• Data for the task:
------------

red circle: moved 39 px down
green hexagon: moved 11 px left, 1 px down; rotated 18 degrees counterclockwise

------------

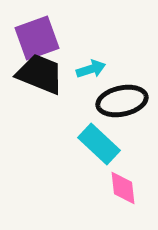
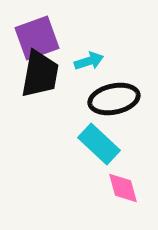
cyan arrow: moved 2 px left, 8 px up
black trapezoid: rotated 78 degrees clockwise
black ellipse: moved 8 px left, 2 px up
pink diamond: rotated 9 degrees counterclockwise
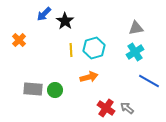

------------

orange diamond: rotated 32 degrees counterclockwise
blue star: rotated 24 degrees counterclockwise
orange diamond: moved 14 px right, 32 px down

------------

• Assignment:
There is a run of lines above from the one with "orange diamond: rotated" to the one with "orange diamond: moved 14 px right, 32 px down"; print exactly that run, both ends included, and nothing else.

• Completed exercise:
orange diamond: rotated 32 degrees counterclockwise
blue star: rotated 24 degrees counterclockwise
orange diamond: moved 14 px right, 32 px down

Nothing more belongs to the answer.